• [GIVEN DATA]:
+--

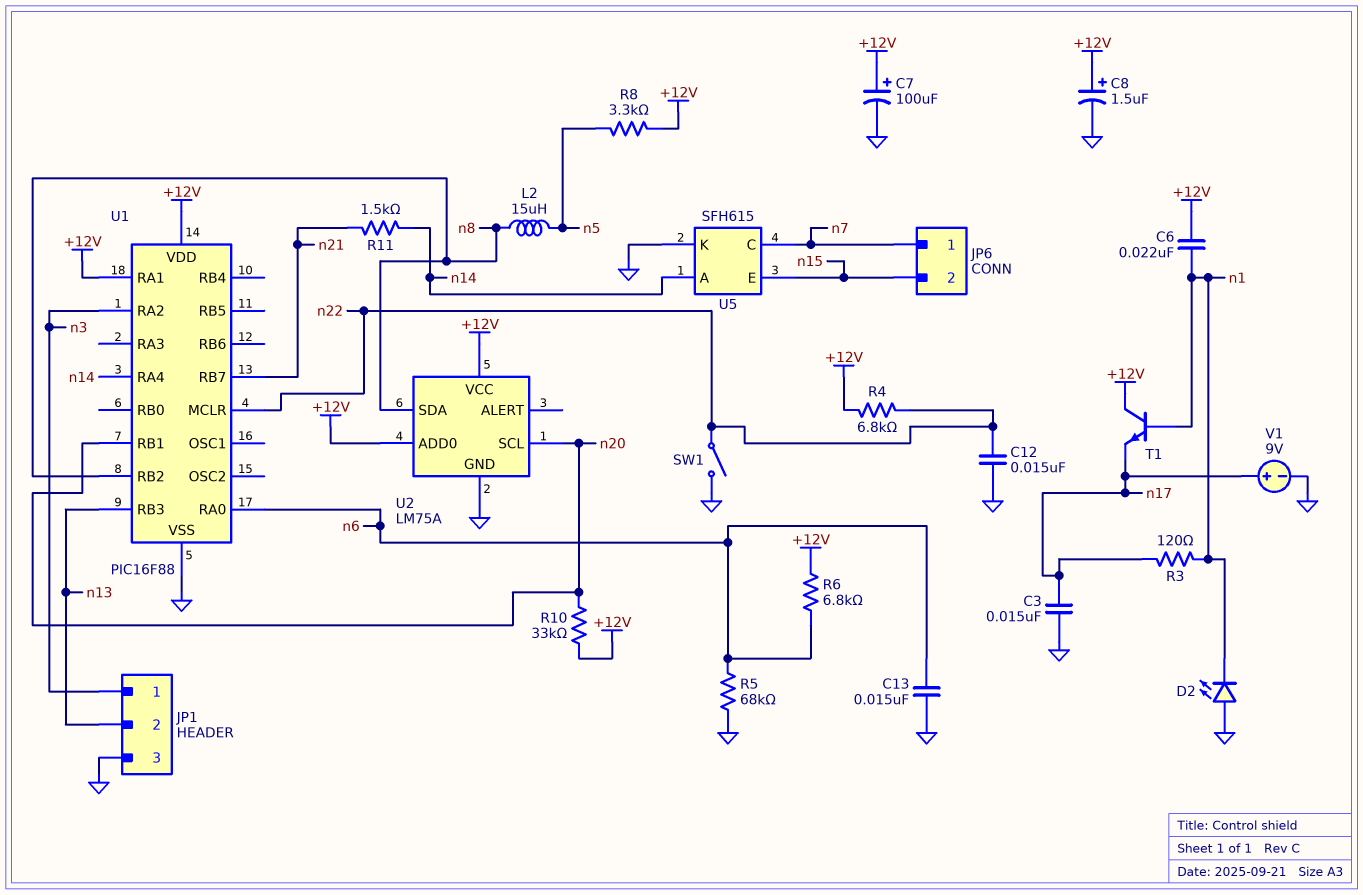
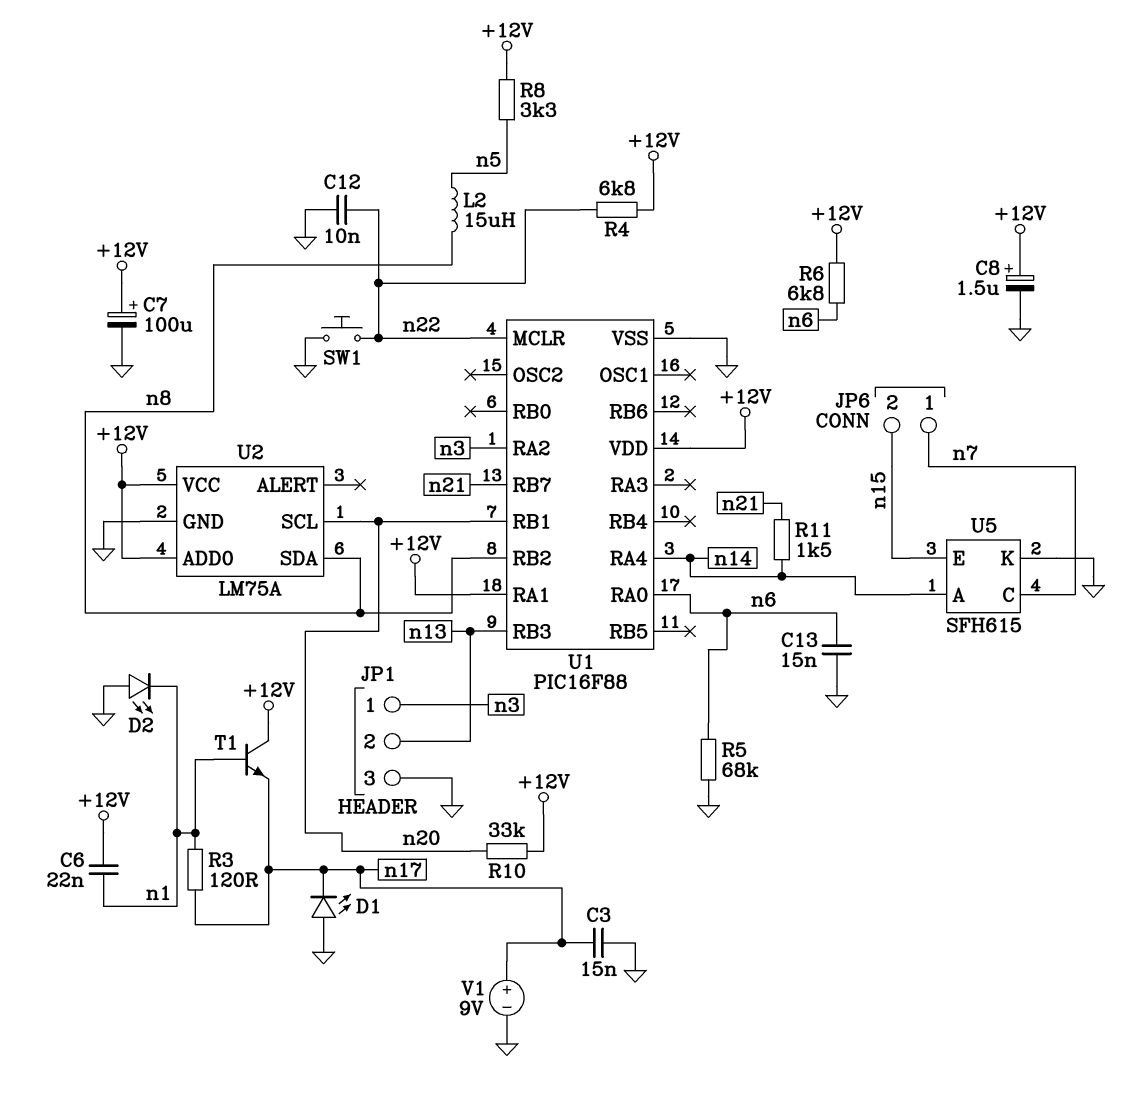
C12: 15nF (GND, n22) -> 10nF (GND, n22)
D1: none -> LED (A GND, K n17)
SW1: switch (GND, n22) -> button (GND, n22)

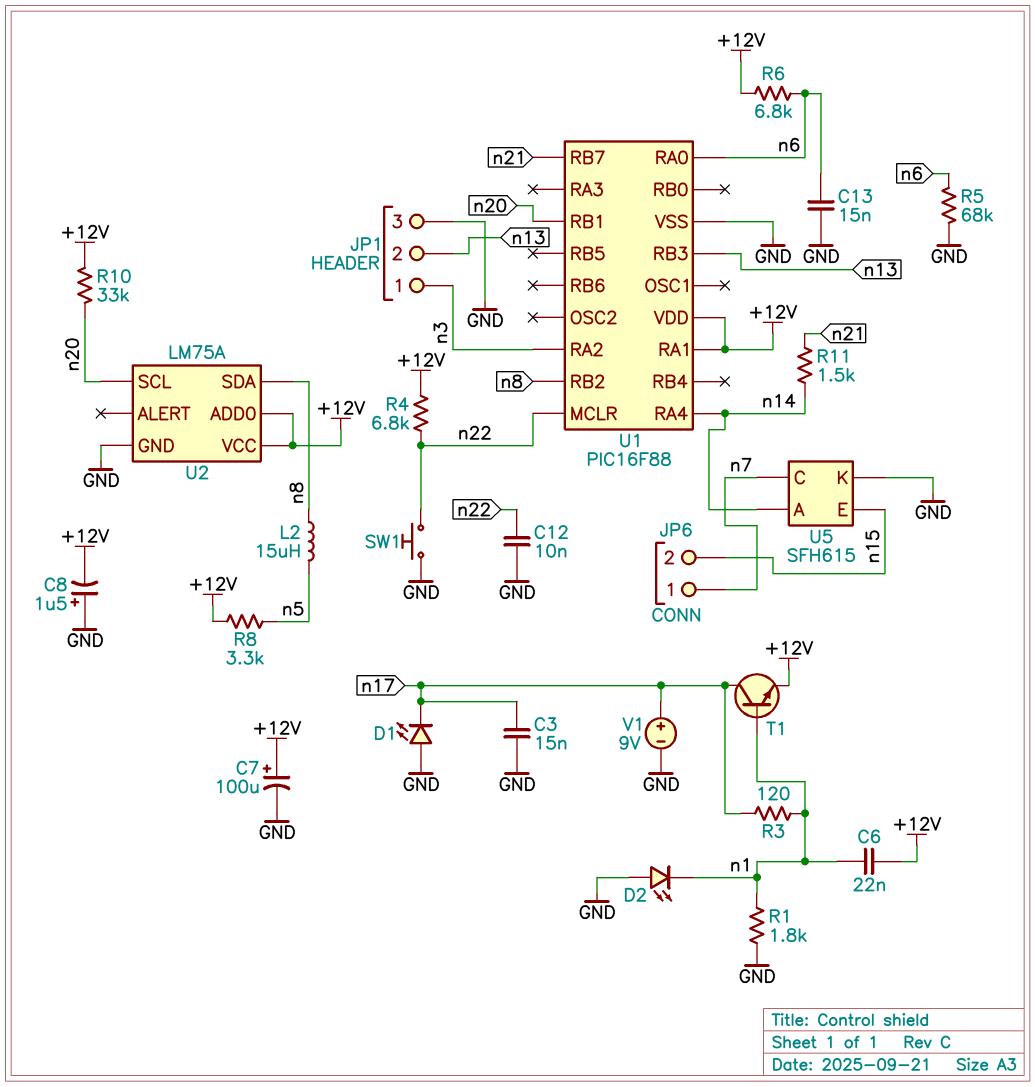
C8: 1.5uF (plus +12V, minus GND) -> 1.5uF (plus GND, minus +12V)
R1: none -> 1.8k (GND, n1)
T1: NPN (B n1, C +12V, E n17) -> NPN (B n1, C n17, E +12V)

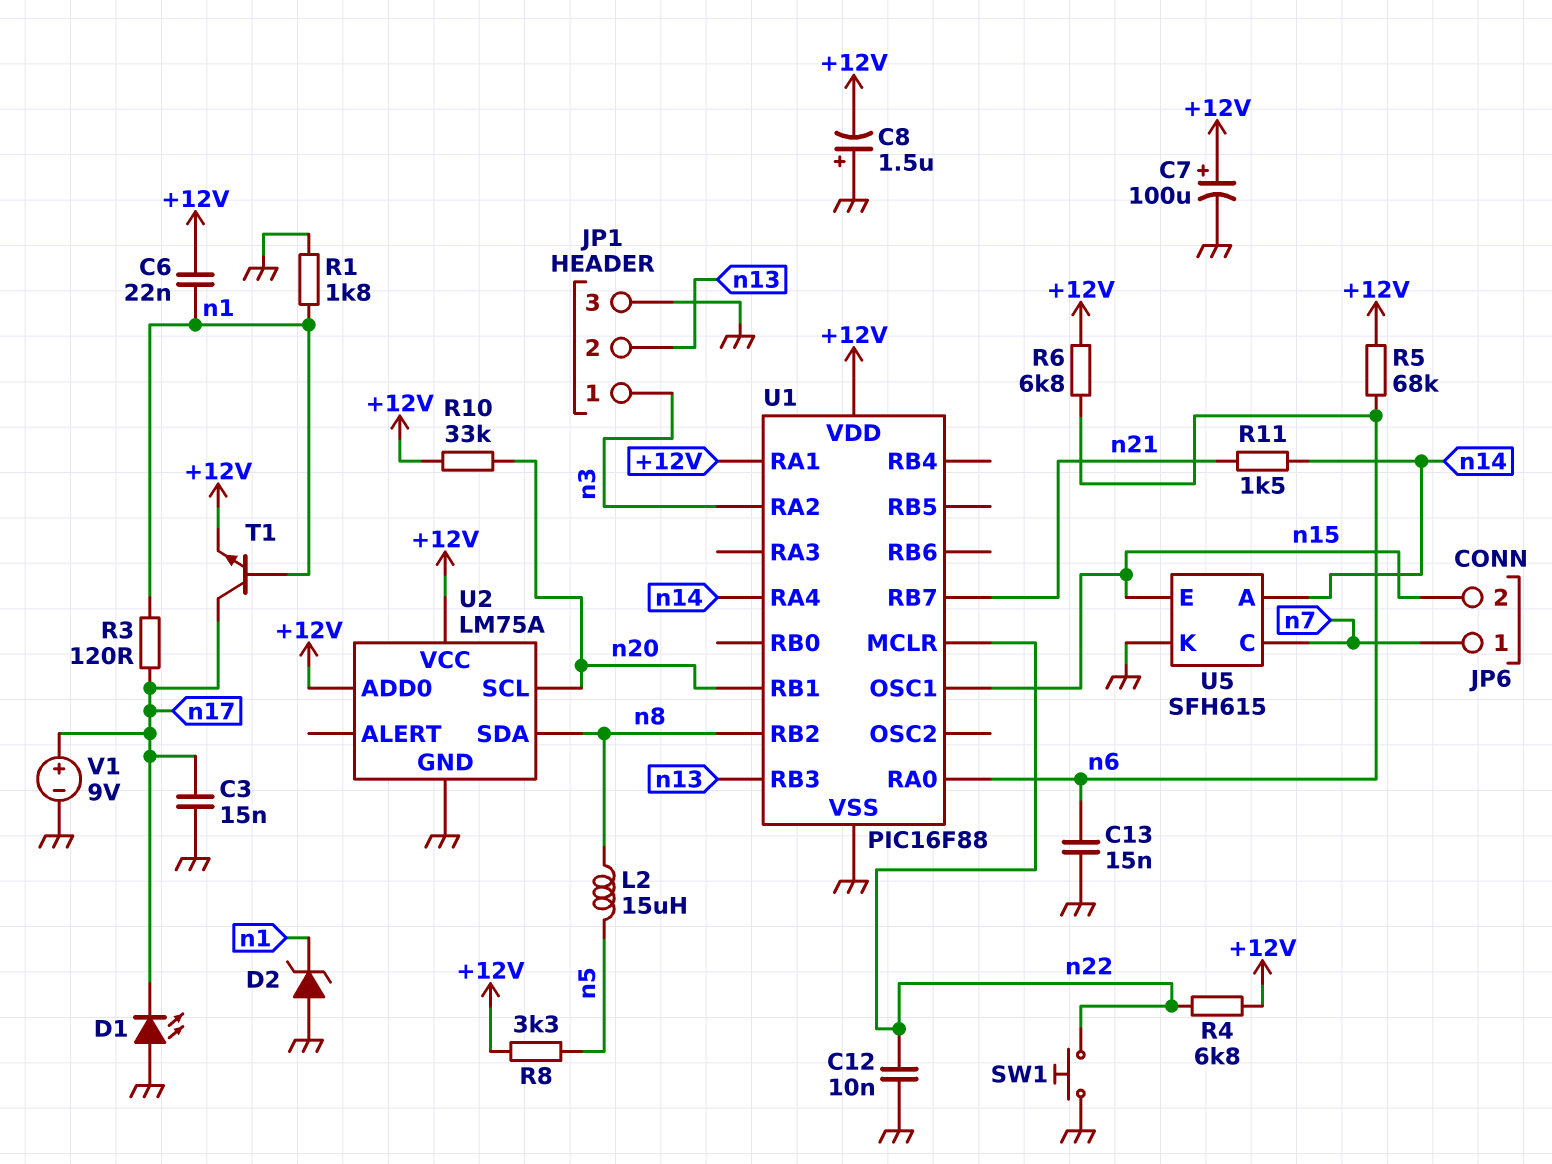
D2: LED (A GND, K n1) -> zener (A GND, K n1)
R5: 68k (GND, n6) -> 68k (+12V, n6)
U1 pin OSC1: none -> n15

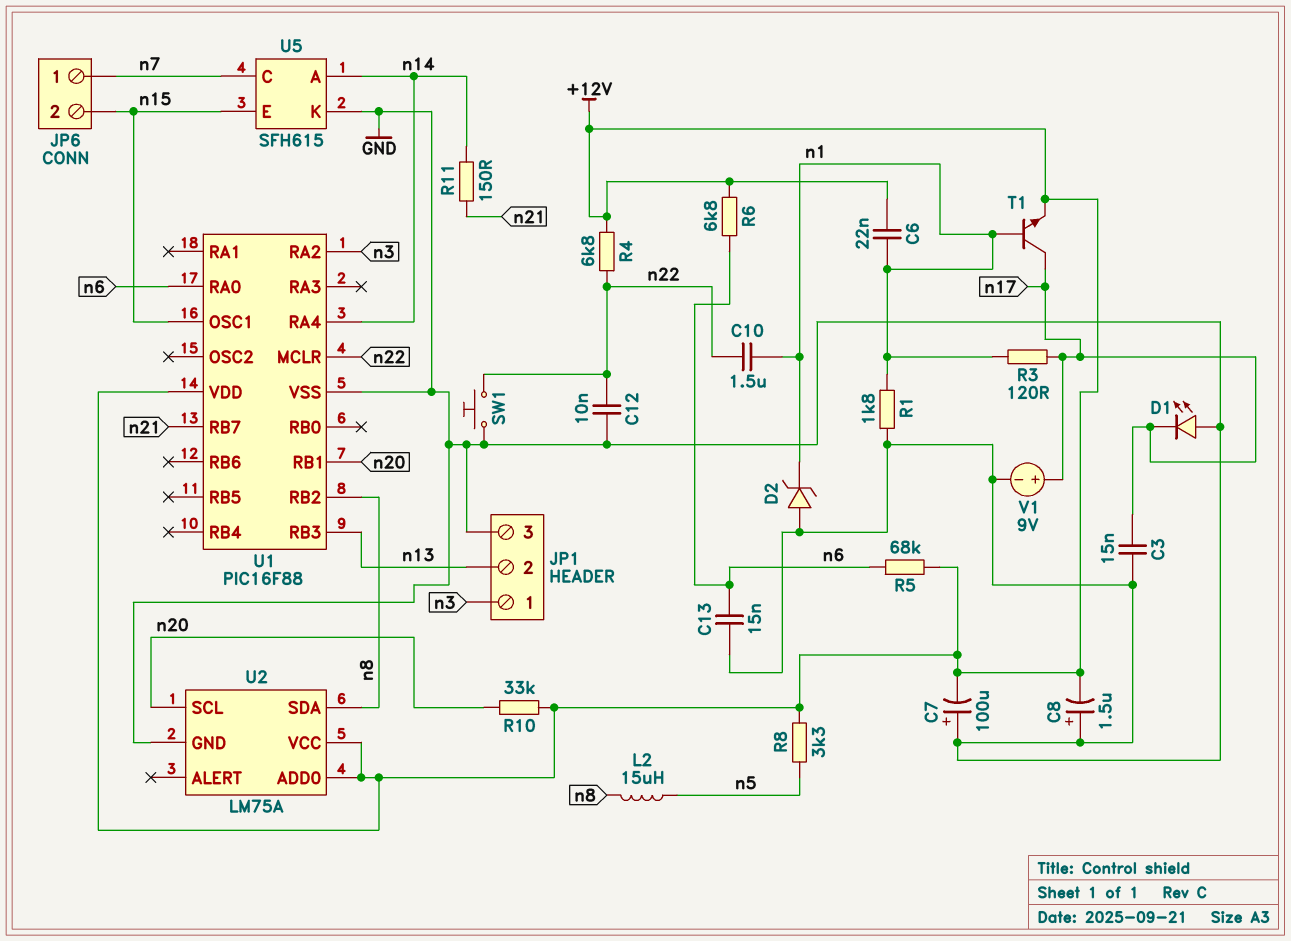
C7: 100uF (plus +12V, minus GND) -> 100uF (plus GND, minus +12V)
C10: none -> 1.5uF (n1, n22)
R11: 1.5k (n14, n21) -> 150 (n14, n21)
U1 pin RA1: +12V -> none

+--

• [EXERCISE DETAILS]: Scan the material above for the string "minus", and copy every line where it is found.

• [FINISHED TASK]:
C8: 1.5uF (plus +12V, minus GND) -> 1.5uF (plus GND, minus +12V)
C7: 100uF (plus +12V, minus GND) -> 100uF (plus GND, minus +12V)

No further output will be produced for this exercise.